:: Input data ::
+++

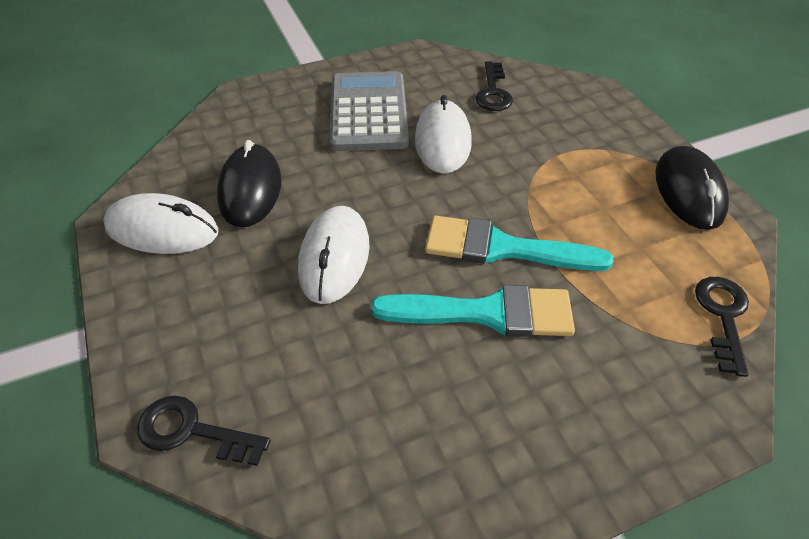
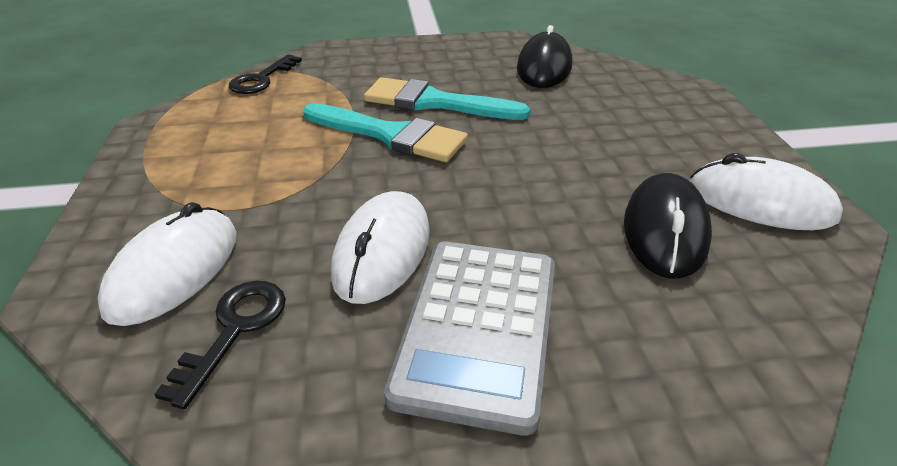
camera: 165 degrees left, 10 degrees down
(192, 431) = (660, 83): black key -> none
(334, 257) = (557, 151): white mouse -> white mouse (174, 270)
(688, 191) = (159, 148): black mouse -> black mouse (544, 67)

+++

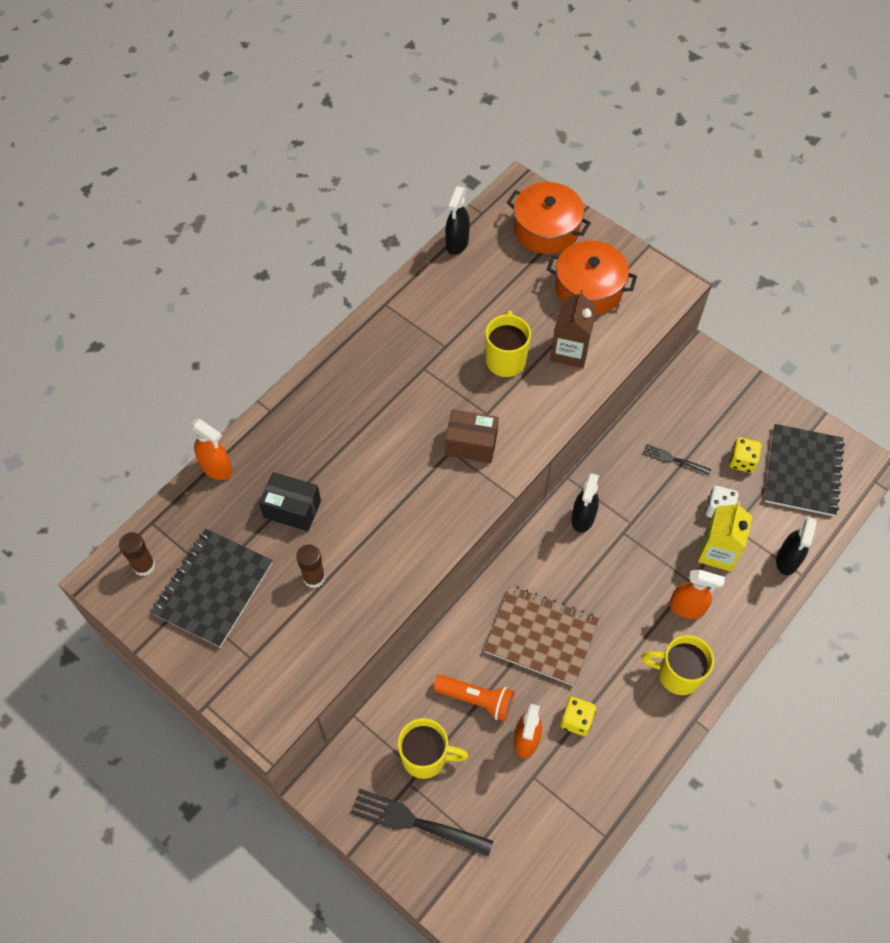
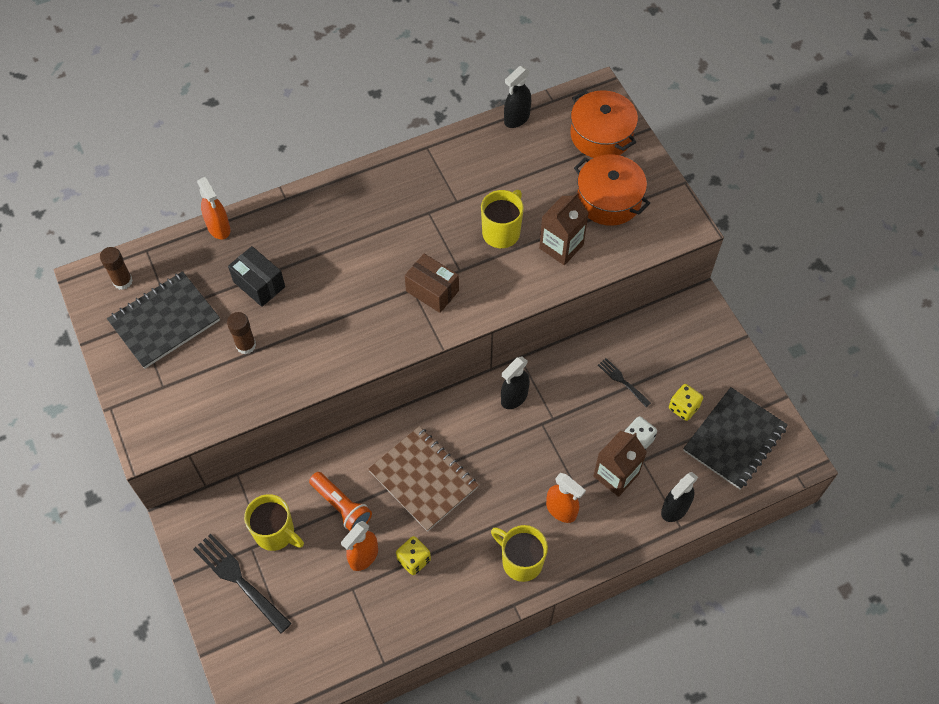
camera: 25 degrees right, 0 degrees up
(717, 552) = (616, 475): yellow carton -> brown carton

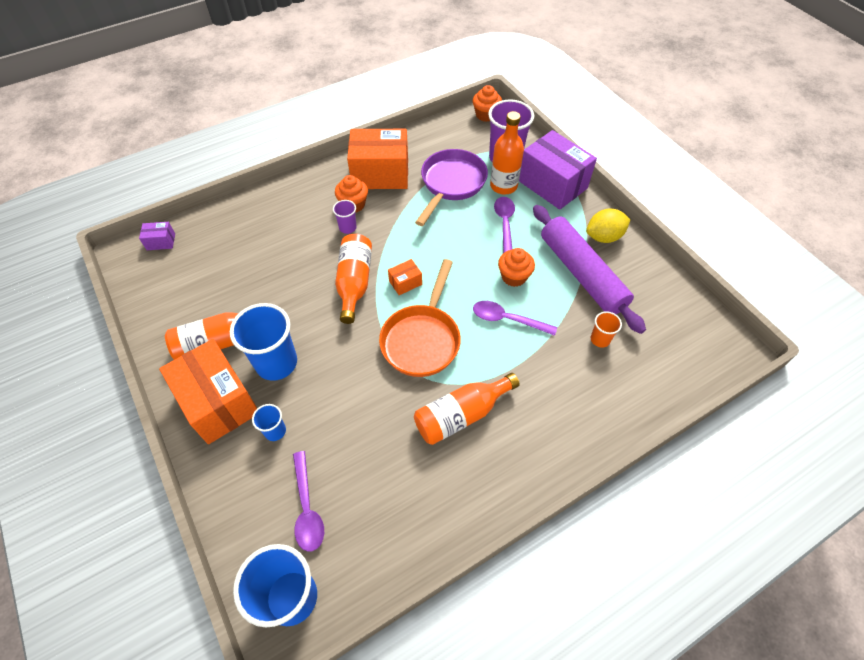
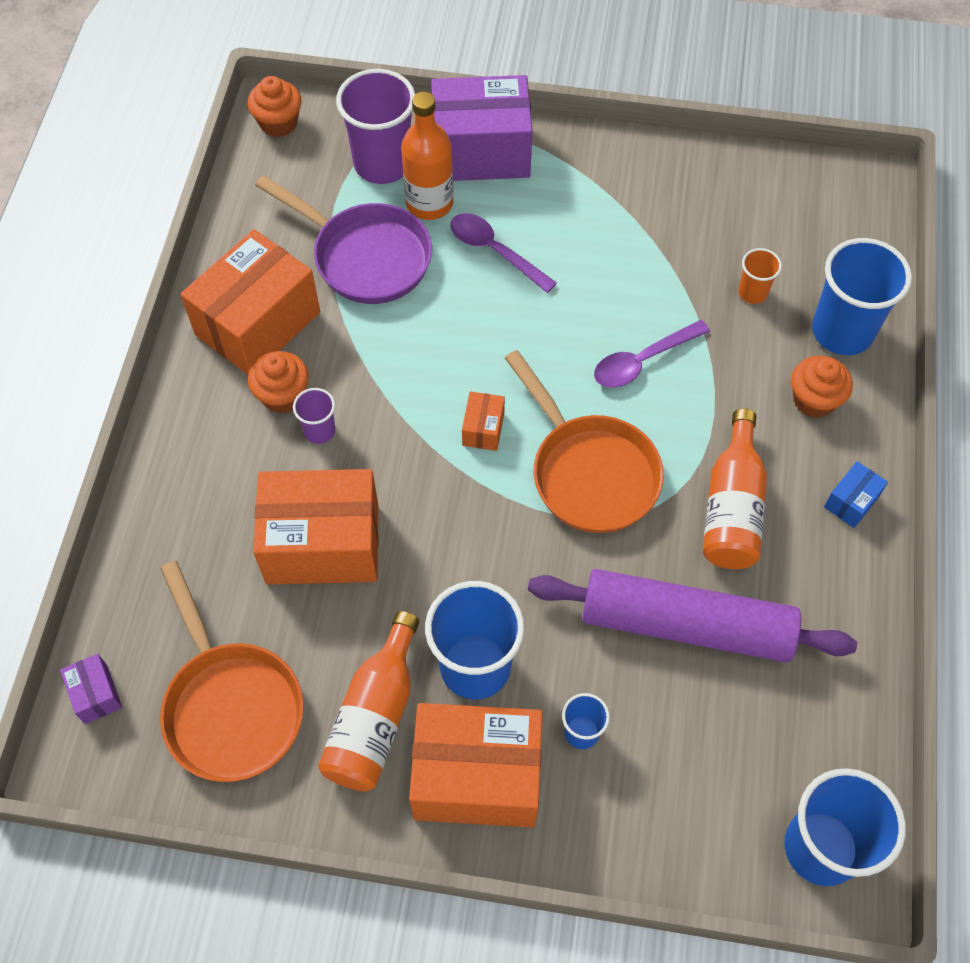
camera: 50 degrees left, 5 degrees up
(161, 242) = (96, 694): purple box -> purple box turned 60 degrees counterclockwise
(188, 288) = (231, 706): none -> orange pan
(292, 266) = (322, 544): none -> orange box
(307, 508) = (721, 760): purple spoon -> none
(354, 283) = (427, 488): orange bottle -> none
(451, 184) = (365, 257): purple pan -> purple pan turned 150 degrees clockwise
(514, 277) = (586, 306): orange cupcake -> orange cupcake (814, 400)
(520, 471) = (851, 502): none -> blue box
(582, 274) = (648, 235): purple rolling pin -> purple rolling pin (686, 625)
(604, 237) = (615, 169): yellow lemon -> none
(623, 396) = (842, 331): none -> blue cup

+++

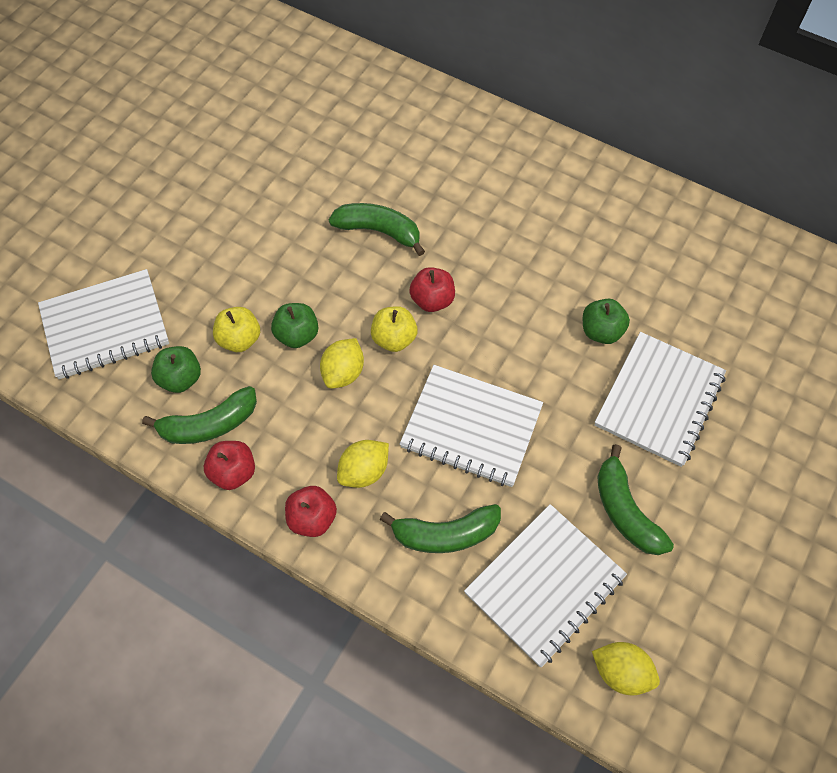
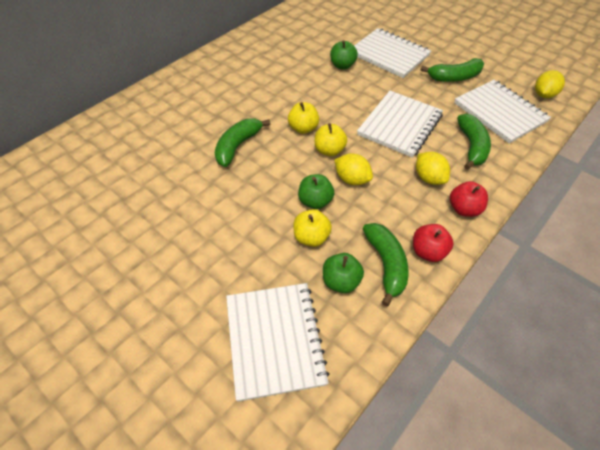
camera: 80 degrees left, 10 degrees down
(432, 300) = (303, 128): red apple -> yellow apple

+++

:: Try it ::
"yellow" is the string to look for; please copy every line of the records above where it appears.

:: Task solution ::
(717, 552) = (616, 475): yellow carton -> brown carton
(604, 237) = (615, 169): yellow lemon -> none
(432, 300) = (303, 128): red apple -> yellow apple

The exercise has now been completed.